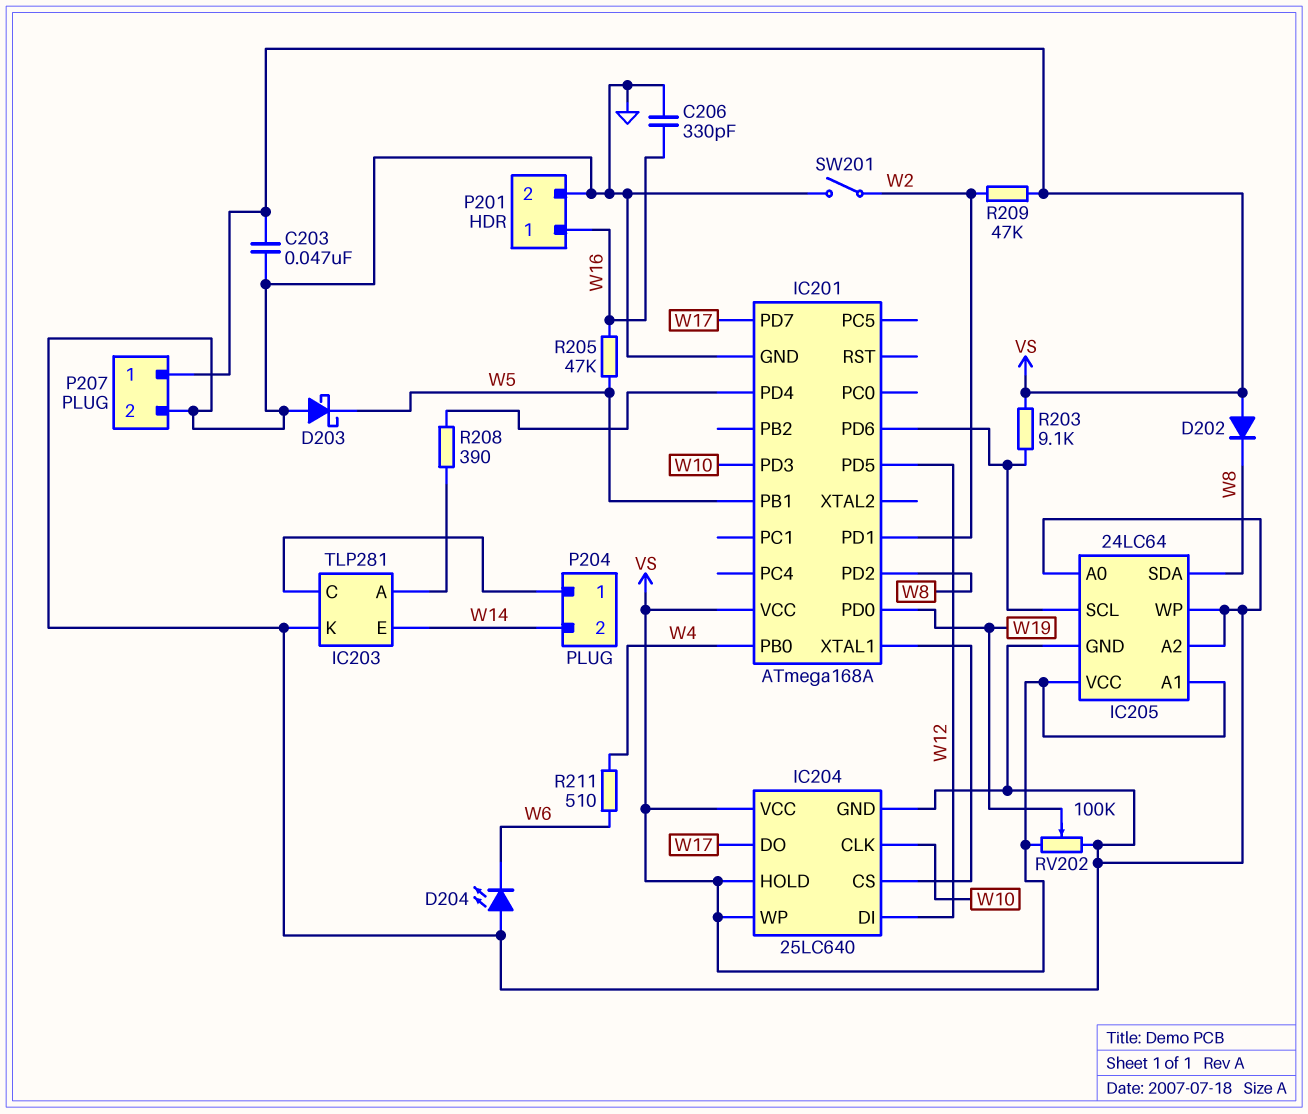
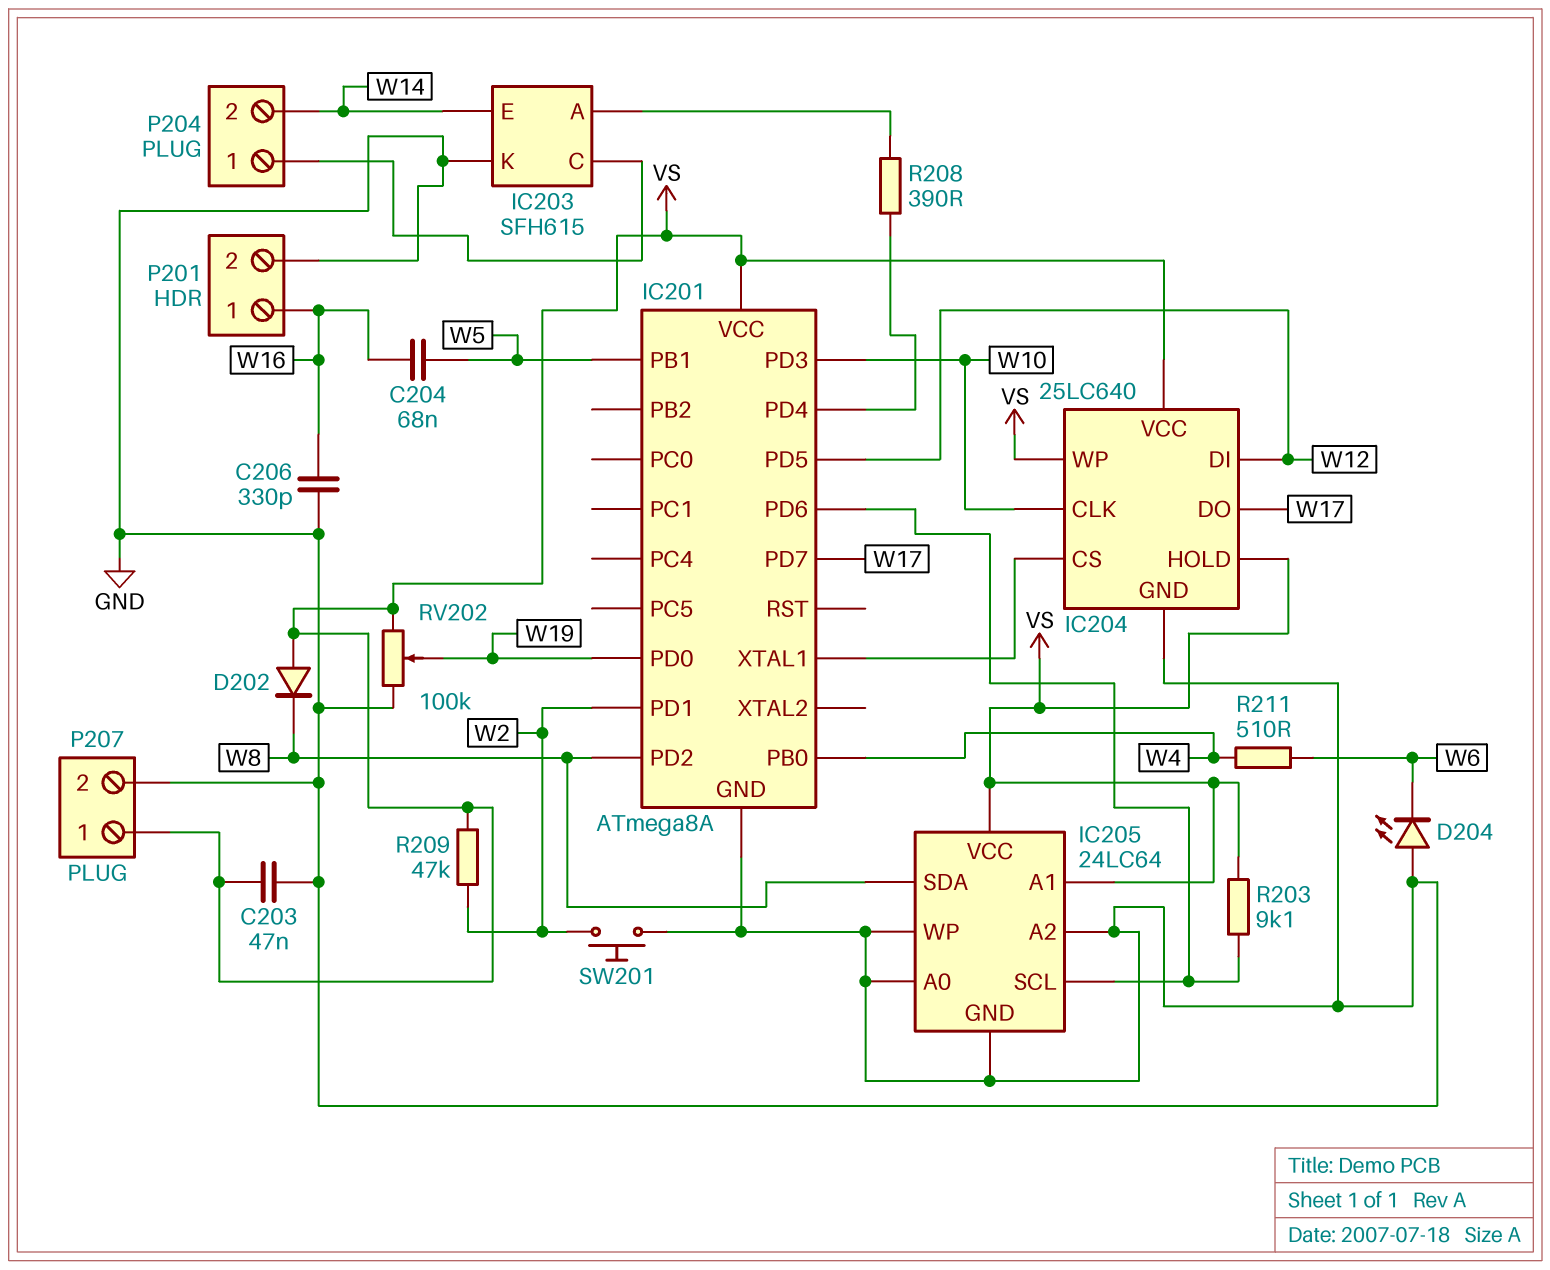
C204: none -> 68nF (W5, W16)
D203: schottky (A GND, K W5) -> none
IC201: ATmega168A -> ATmega8A
IC203: TLP281 -> SFH615
R205: 47k (W5, W16) -> none
SW201: switch (GND, W2) -> button (GND, W2)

To do
Retype the records in full. Do not carry over the images.

Reply to the task
C204: none -> 68nF (W5, W16)
D203: schottky (A GND, K W5) -> none
IC201: ATmega168A -> ATmega8A
IC203: TLP281 -> SFH615
R205: 47k (W5, W16) -> none
SW201: switch (GND, W2) -> button (GND, W2)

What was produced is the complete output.